▸ Task description
Pick out every line in the data below that holds "VRAW".
[[ Task inputs open ]]
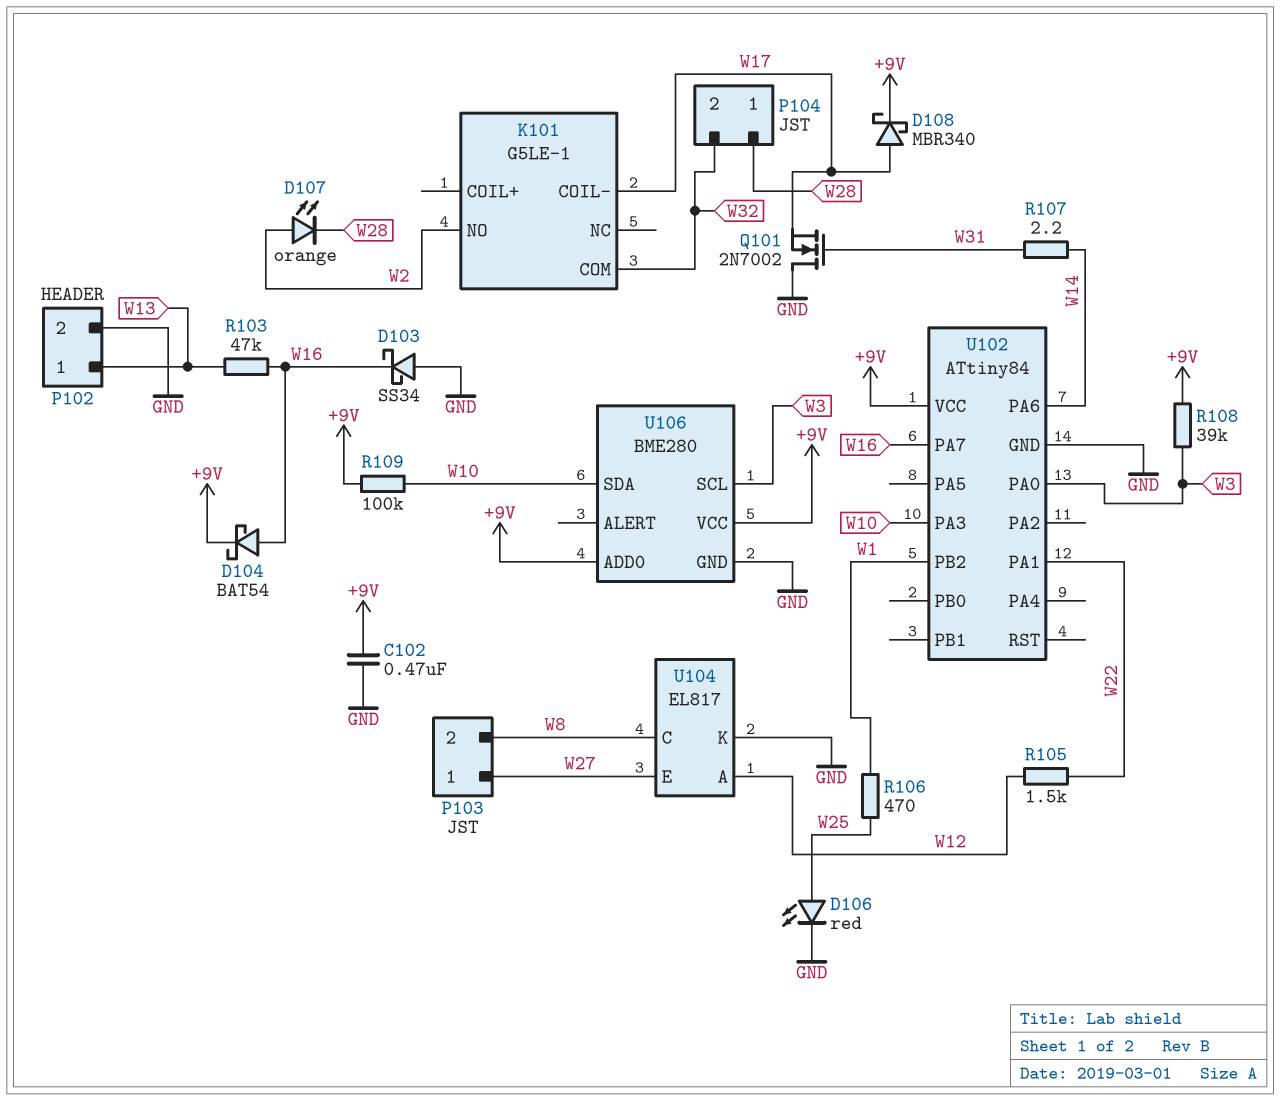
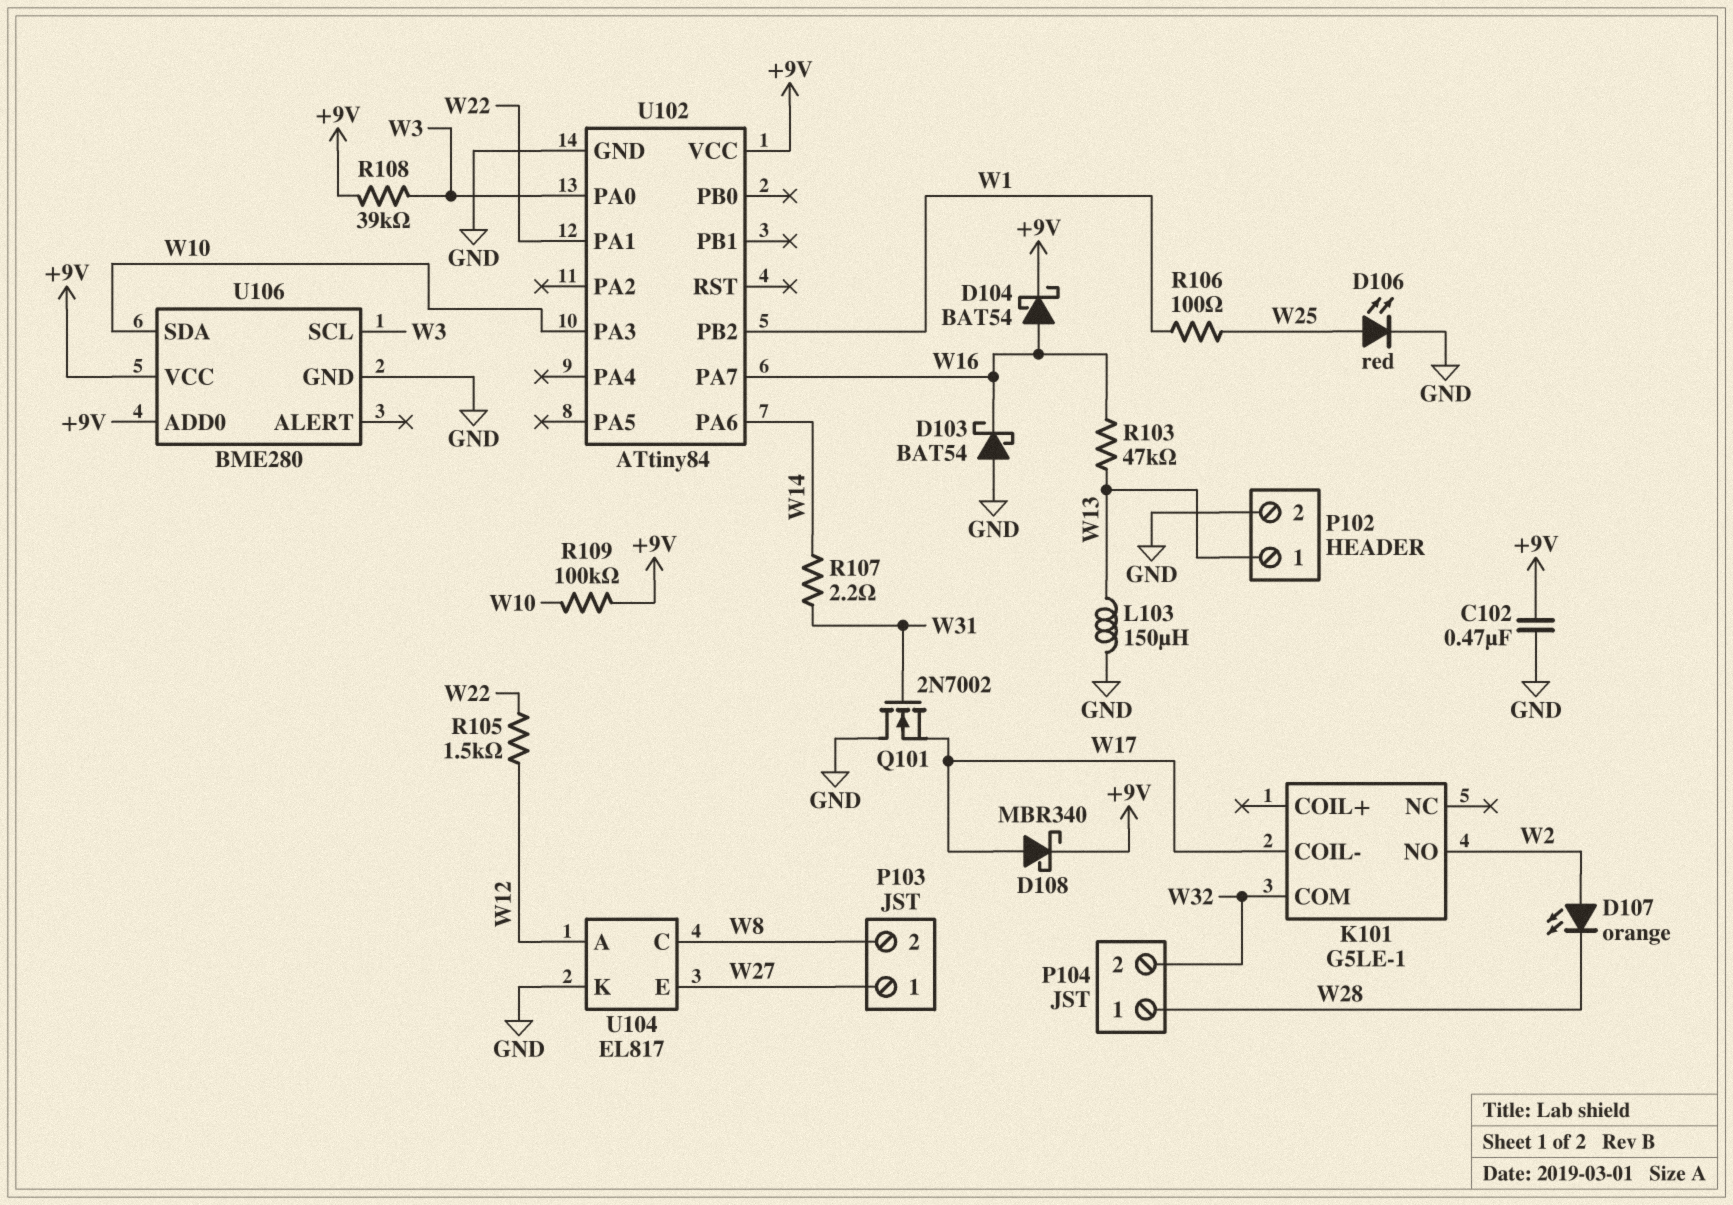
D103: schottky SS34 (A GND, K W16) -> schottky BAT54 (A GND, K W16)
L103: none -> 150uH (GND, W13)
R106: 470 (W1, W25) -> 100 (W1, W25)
[[ Task inputs closed ]]
[[ Task inputs open ]]
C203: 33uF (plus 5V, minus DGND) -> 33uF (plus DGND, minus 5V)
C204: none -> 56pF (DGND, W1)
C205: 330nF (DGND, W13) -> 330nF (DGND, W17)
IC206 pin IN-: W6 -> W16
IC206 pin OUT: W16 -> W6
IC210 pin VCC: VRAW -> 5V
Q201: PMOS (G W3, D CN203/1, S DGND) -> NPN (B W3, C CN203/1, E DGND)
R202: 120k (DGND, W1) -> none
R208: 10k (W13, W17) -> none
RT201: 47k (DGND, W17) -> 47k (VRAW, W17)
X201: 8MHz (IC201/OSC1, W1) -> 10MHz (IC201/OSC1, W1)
[[ Task inputs closed ]]
▸ Result of this exercise
IC210 pin VCC: VRAW -> 5V
RT201: 47k (DGND, W17) -> 47k (VRAW, W17)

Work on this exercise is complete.